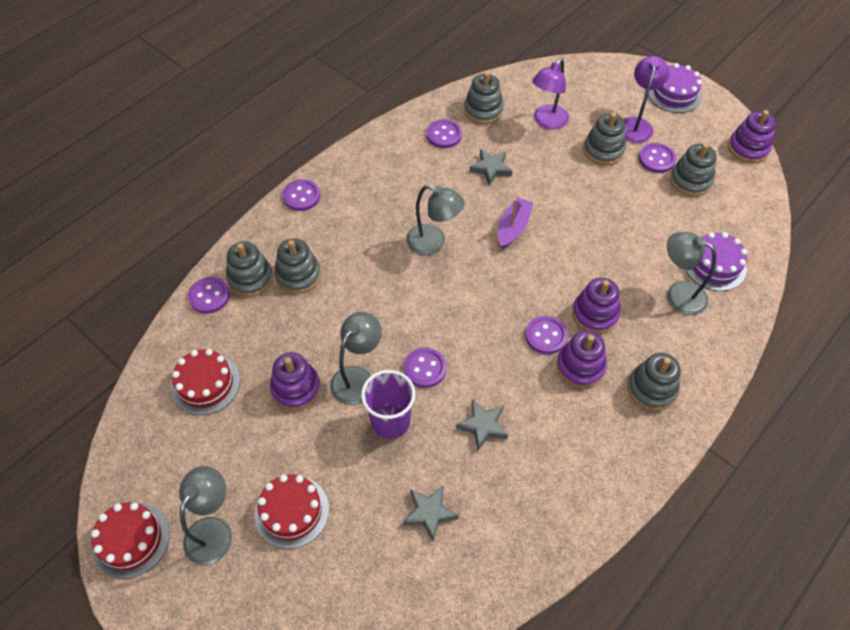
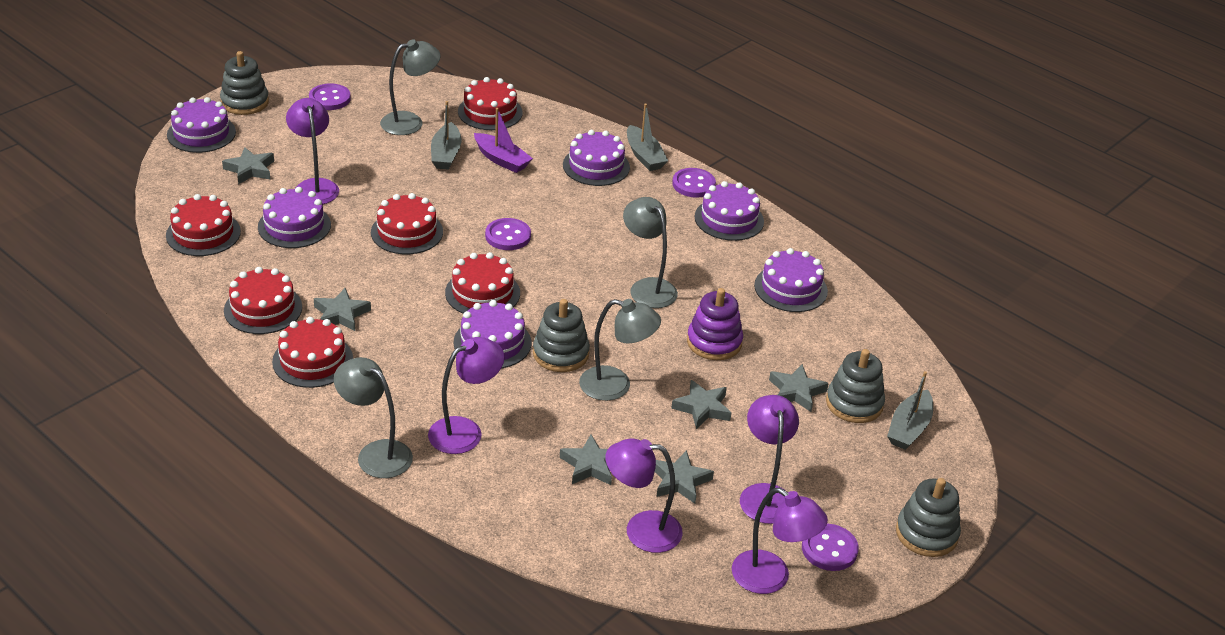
grey boat: 0 -> 3
grey stacking toy: 6 -> 4
grey star: 3 -> 6
purple button: 6 -> 4
purple cake: 2 -> 6
purple cup: 1 -> 0
purple lamp: 2 -> 5
purple stacking toy: 4 -> 1
red cake: 3 -> 6

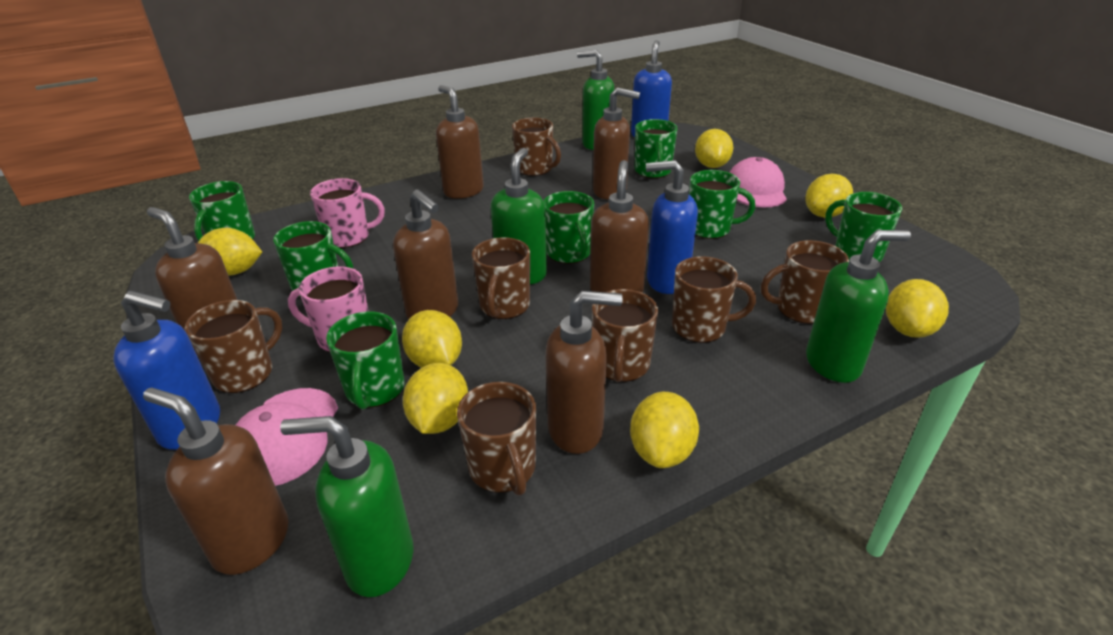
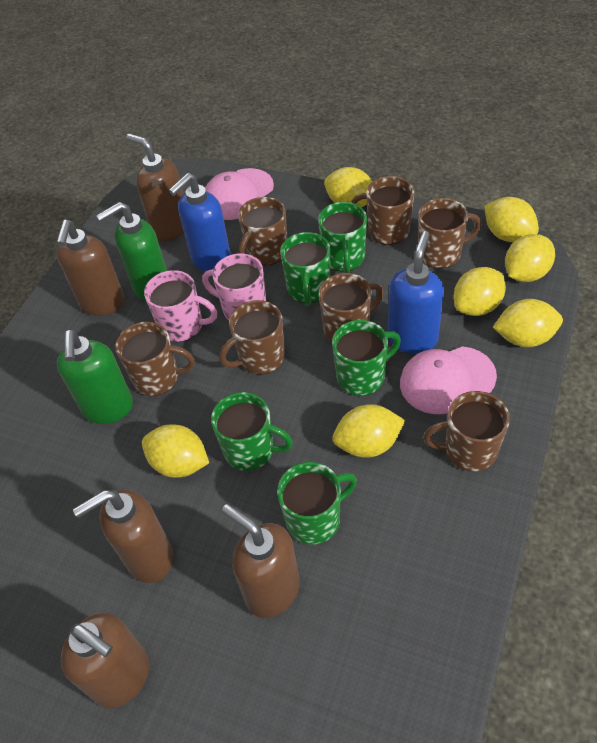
blue soap dispenser: 3 -> 2
brown soap dispenser: 7 -> 5
green mug: 7 -> 5
green soap dispenser: 4 -> 2

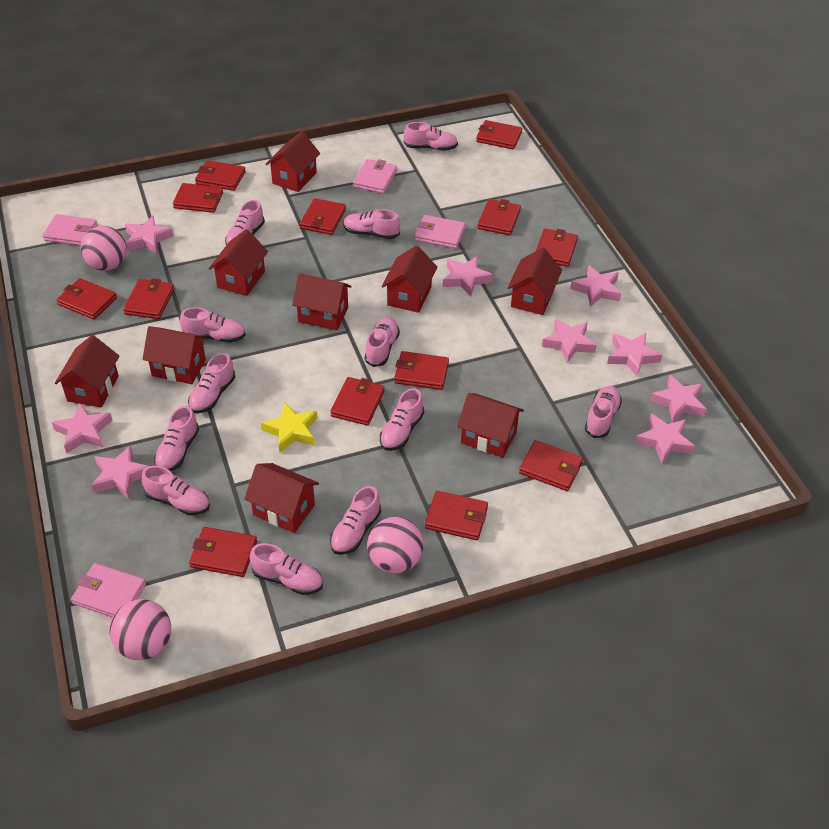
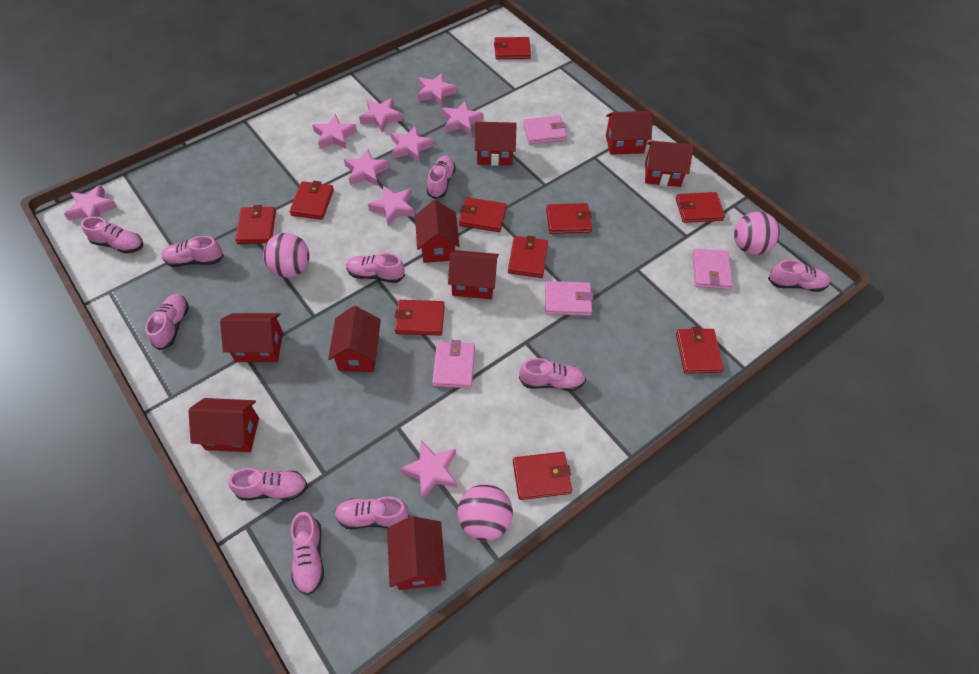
pink shoe: 12 -> 10
red wallet: 13 -> 10
yellow star: 1 -> 0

- [Exercise brief] Output an exact copy of the lines from the one with "purple cup: 1 -> 0" through the closing line of the records, inclusive, without any images.

- [Output]
purple cup: 1 -> 0
purple lamp: 2 -> 5
purple stacking toy: 4 -> 1
red cake: 3 -> 6

blue soap dispenser: 3 -> 2
brown soap dispenser: 7 -> 5
green mug: 7 -> 5
green soap dispenser: 4 -> 2

pink shoe: 12 -> 10
red wallet: 13 -> 10
yellow star: 1 -> 0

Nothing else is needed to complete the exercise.